TASK INSTRUCTIONS >> How many lines in the entries below include the string "brick"? Answer with the number only.

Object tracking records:
++++++

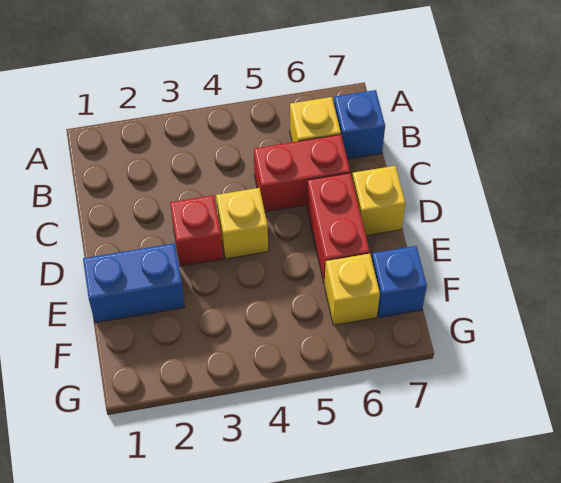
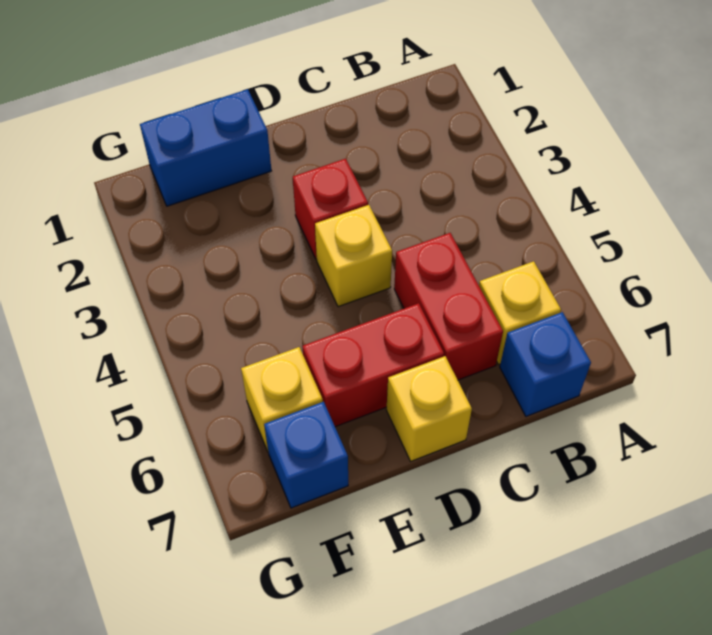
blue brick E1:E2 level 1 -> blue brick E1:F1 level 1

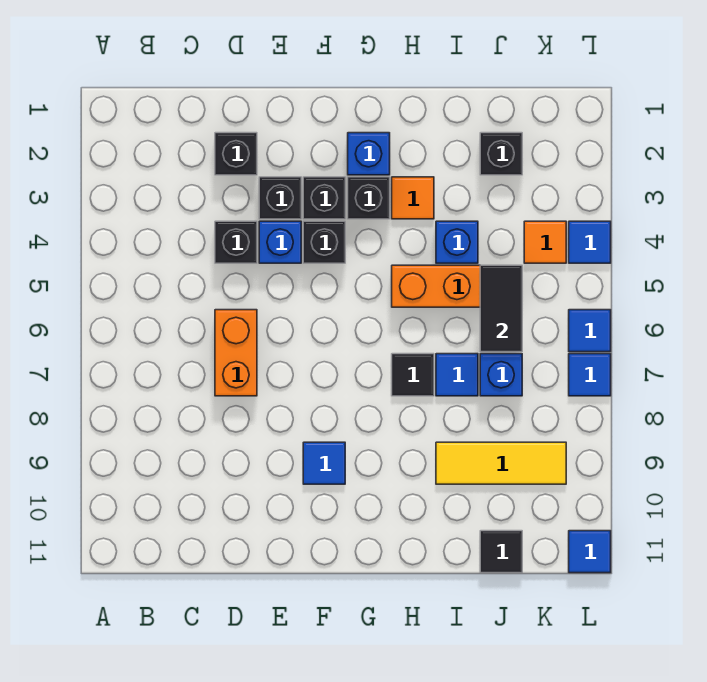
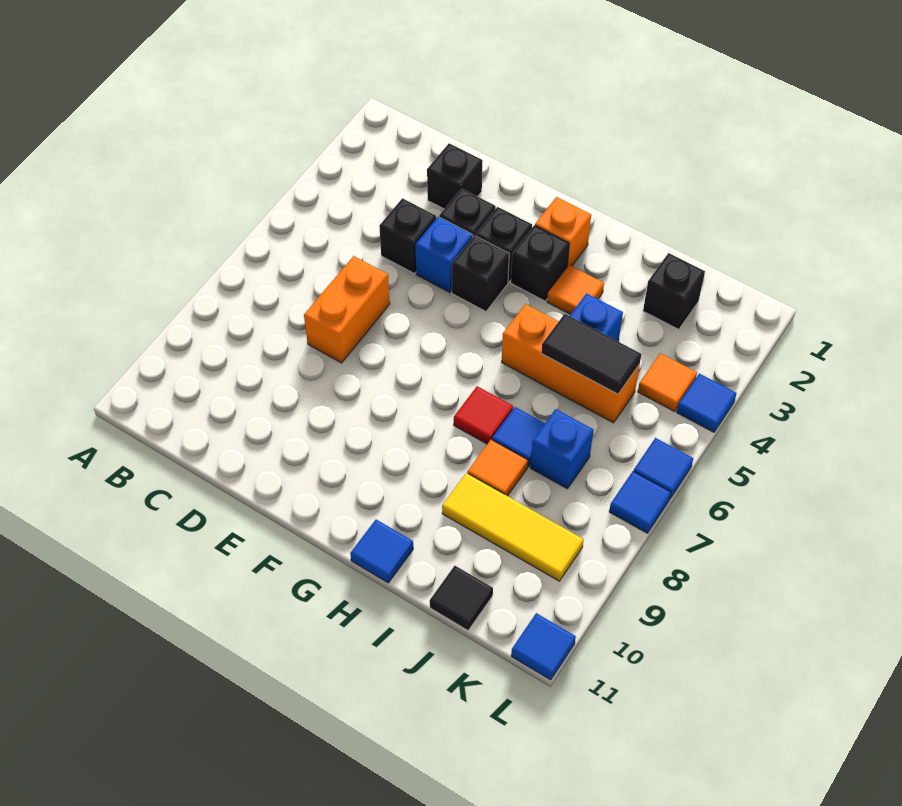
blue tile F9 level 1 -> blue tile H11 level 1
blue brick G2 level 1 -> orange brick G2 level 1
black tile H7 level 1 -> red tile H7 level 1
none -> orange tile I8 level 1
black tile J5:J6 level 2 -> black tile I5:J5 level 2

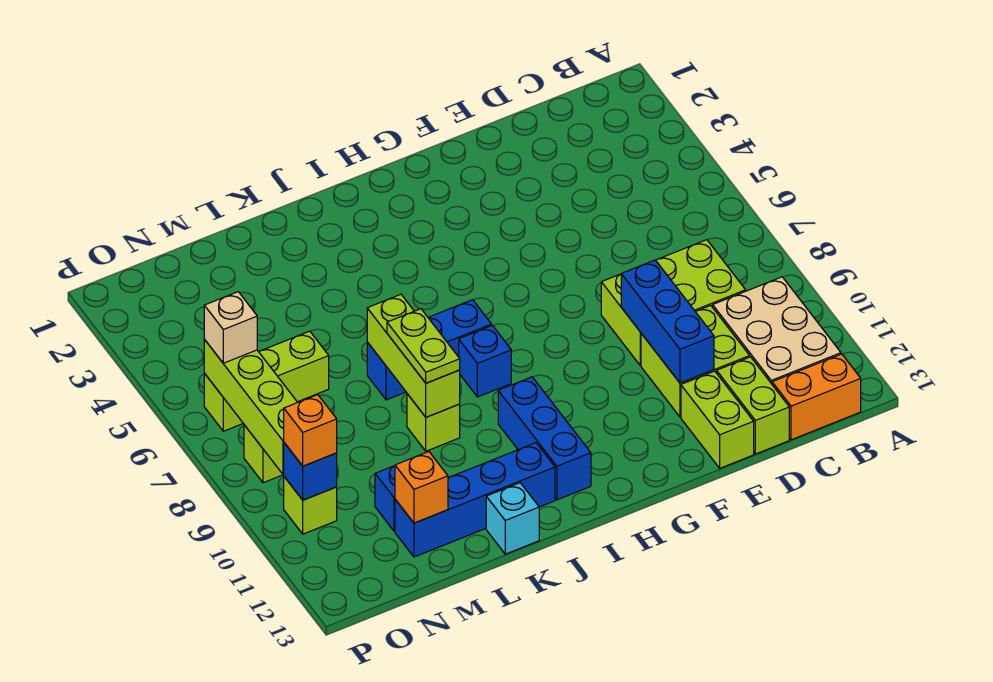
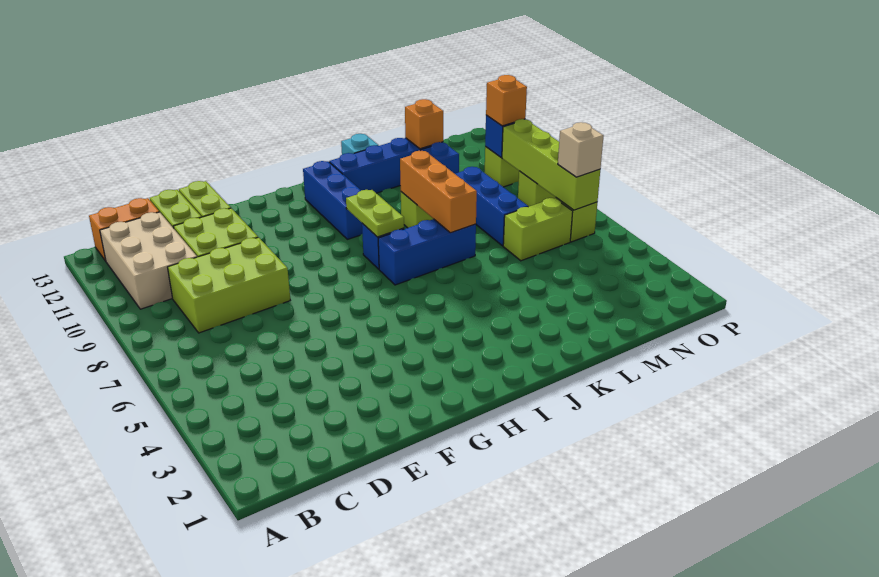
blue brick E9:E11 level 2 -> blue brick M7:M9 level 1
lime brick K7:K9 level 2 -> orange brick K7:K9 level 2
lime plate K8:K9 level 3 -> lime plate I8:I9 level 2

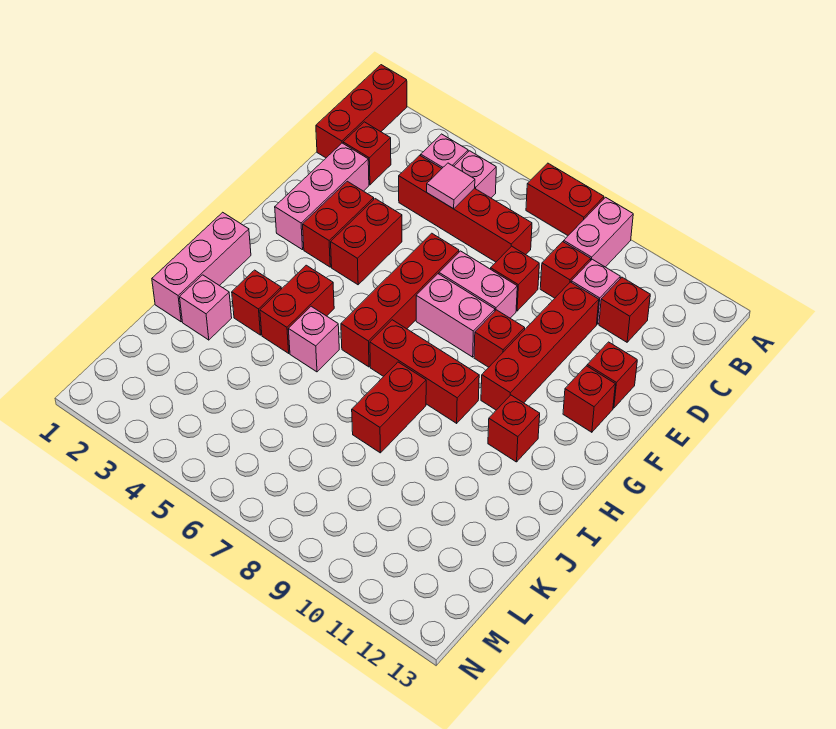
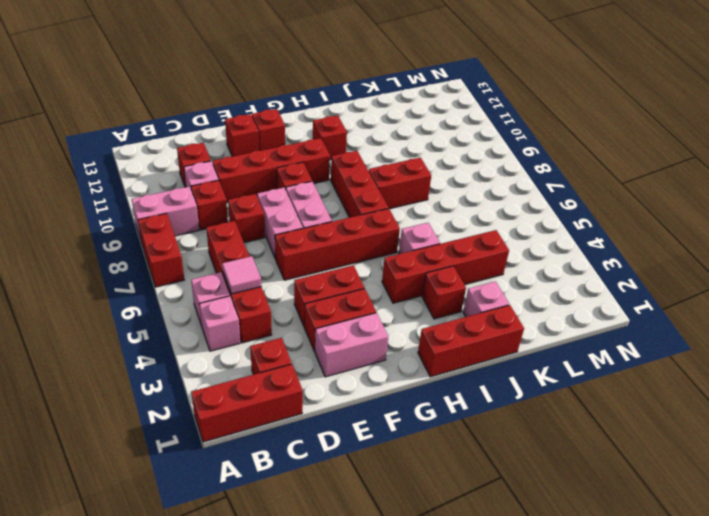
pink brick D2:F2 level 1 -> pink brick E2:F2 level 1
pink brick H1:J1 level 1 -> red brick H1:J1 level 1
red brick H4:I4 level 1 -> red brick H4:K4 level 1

++++++

TASK RESPONSE >> 7